Your goal: Return every line in the entries below where the word "board" shows up.

Exercise data:
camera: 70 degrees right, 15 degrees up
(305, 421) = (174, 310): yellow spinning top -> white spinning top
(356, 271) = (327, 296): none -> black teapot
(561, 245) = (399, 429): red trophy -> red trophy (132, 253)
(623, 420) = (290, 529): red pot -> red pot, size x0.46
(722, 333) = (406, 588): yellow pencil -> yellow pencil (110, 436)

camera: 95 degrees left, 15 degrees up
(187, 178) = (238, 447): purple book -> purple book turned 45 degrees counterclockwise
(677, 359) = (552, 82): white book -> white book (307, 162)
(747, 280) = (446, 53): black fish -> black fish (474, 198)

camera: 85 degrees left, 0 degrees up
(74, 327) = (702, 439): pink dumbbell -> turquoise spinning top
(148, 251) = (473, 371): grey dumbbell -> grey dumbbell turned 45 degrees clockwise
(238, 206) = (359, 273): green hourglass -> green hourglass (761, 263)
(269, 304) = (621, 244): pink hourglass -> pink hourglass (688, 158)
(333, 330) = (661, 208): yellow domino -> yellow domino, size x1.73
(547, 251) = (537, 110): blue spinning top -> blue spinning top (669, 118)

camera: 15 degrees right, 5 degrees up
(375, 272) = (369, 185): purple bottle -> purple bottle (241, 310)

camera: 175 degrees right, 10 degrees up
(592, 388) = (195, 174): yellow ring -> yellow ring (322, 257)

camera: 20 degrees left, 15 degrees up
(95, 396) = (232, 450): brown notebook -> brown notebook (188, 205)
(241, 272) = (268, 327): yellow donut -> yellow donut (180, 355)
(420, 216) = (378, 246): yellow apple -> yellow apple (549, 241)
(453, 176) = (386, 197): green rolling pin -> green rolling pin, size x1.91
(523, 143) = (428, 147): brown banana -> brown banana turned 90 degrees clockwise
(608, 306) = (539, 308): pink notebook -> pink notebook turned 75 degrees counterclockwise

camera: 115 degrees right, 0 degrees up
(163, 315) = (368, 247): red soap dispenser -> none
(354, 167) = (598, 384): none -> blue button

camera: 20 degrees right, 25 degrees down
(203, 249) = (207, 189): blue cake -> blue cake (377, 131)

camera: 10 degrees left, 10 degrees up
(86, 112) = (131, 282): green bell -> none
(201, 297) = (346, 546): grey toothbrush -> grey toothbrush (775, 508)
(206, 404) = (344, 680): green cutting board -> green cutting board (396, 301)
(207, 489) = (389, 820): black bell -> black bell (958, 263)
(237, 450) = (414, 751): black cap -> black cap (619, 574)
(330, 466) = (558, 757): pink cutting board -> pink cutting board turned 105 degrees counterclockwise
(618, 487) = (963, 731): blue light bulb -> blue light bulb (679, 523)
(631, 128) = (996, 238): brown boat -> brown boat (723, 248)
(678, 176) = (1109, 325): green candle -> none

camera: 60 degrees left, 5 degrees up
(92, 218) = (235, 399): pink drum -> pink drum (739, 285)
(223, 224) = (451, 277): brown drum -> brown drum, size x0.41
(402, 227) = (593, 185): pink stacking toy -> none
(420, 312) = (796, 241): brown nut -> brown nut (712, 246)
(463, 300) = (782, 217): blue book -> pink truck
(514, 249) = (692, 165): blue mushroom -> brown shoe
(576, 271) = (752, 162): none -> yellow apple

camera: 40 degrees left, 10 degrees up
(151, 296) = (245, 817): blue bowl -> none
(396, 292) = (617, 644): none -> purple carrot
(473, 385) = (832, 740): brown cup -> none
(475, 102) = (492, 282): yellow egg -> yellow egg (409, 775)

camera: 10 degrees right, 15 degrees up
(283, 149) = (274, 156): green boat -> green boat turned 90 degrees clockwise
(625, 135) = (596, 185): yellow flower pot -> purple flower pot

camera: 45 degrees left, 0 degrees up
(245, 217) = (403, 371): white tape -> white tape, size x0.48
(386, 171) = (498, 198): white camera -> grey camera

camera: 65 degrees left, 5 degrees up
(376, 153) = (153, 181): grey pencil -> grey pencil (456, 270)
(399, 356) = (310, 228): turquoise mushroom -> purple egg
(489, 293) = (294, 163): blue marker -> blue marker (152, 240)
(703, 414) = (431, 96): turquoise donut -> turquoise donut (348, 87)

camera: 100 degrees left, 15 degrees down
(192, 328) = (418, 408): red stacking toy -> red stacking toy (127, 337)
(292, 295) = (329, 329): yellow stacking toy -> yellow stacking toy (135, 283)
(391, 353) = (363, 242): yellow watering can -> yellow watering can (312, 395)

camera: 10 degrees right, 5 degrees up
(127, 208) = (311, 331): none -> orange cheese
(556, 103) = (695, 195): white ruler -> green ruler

Problem solution:
(206, 404) = (344, 680): green cutting board -> green cutting board (396, 301)
(330, 466) = (558, 757): pink cutting board -> pink cutting board turned 105 degrees counterclockwise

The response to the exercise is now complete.